• _Available records_:
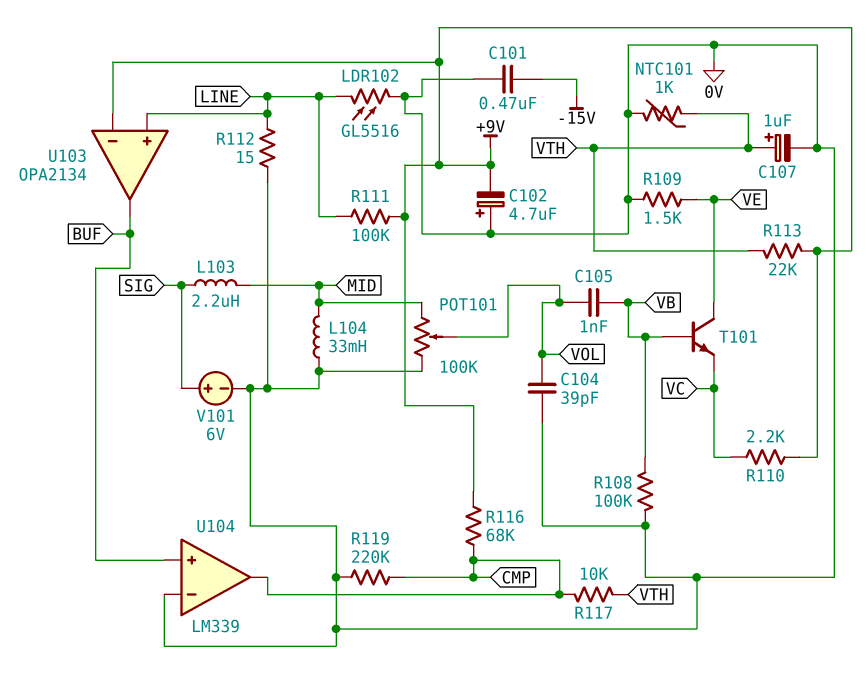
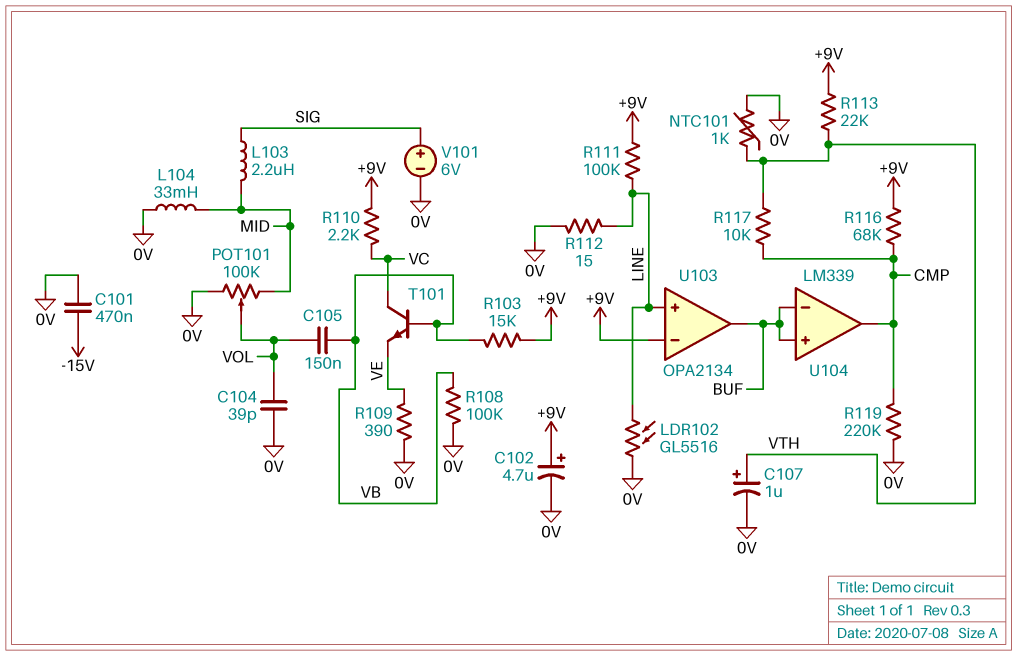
C102: 4.7uF (plus 0V, minus +9V) -> 4.7uF (plus +9V, minus 0V)
C105: 1nF (VB, VOL) -> 150nF (VB, VOL)
R103: none -> 15k (+9V, VB)
R109: 1.5k (0V, VE) -> 390 (0V, VE)
T101: NPN (B VB, C VE, E VC) -> NPN (B VB, C VC, E VE)
U104 pin in-: 0V -> BUF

• _What this task involves_:
Copy all the records above exactly, but leave out the pictures.

• _Result_:
C102: 4.7uF (plus 0V, minus +9V) -> 4.7uF (plus +9V, minus 0V)
C105: 1nF (VB, VOL) -> 150nF (VB, VOL)
R103: none -> 15k (+9V, VB)
R109: 1.5k (0V, VE) -> 390 (0V, VE)
T101: NPN (B VB, C VE, E VC) -> NPN (B VB, C VC, E VE)
U104 pin in-: 0V -> BUF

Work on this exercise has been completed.